* _Your task_
Gather every line in the items below that contains the string "triangle", and reproduce each one verbatim.

* _Supplied material_
++++++

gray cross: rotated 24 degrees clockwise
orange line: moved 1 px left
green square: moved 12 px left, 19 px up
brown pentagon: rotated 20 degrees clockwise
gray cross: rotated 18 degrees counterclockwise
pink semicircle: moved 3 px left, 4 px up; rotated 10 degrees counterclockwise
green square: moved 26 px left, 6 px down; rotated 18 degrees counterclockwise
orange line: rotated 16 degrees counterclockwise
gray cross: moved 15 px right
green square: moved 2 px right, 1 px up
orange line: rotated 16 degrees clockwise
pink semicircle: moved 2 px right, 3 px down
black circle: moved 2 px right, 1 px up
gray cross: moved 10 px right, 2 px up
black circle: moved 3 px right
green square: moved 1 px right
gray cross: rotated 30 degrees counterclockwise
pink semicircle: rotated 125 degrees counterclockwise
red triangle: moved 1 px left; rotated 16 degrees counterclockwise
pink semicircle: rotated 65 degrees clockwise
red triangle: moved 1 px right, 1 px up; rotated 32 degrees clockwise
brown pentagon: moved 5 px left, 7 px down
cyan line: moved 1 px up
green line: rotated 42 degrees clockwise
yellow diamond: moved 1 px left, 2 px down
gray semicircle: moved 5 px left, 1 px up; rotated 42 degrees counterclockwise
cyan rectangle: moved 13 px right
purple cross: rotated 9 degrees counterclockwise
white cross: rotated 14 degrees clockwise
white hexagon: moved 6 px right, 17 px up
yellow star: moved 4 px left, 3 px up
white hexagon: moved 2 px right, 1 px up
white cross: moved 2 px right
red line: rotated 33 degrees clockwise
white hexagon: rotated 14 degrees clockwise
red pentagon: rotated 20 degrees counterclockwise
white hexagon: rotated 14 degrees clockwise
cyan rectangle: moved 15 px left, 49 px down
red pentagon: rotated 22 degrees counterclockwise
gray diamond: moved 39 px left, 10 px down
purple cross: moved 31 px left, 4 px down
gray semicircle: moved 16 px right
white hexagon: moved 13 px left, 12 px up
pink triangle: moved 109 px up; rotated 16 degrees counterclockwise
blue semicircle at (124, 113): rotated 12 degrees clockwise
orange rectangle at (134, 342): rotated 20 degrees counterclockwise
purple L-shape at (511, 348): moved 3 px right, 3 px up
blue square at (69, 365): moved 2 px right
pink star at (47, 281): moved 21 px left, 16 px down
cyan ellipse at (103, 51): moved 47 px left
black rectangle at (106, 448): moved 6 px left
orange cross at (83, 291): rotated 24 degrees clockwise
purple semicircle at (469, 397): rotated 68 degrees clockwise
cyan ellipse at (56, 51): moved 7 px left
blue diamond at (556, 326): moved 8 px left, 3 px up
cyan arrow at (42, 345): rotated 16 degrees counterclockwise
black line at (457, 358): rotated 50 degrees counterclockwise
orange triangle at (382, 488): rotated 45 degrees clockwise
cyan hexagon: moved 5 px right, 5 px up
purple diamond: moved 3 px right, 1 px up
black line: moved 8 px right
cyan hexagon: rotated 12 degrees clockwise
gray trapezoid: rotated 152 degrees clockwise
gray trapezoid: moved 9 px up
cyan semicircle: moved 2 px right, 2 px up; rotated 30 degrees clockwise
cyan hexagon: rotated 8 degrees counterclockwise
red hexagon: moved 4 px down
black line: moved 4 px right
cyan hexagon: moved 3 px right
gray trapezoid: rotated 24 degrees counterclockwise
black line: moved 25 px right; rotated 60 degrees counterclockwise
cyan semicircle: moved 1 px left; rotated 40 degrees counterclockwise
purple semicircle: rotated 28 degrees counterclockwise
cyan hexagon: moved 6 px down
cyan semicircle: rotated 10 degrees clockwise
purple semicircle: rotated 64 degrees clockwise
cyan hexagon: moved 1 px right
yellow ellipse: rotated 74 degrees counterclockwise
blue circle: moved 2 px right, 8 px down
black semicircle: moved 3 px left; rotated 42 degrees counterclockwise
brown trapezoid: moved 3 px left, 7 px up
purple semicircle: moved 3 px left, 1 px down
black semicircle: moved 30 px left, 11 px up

++++++

* _Full response_
red triangle: moved 1 px left; rotated 16 degrees counterclockwise
red triangle: moved 1 px right, 1 px up; rotated 32 degrees clockwise
pink triangle: moved 109 px up; rotated 16 degrees counterclockwise
orange triangle at (382, 488): rotated 45 degrees clockwise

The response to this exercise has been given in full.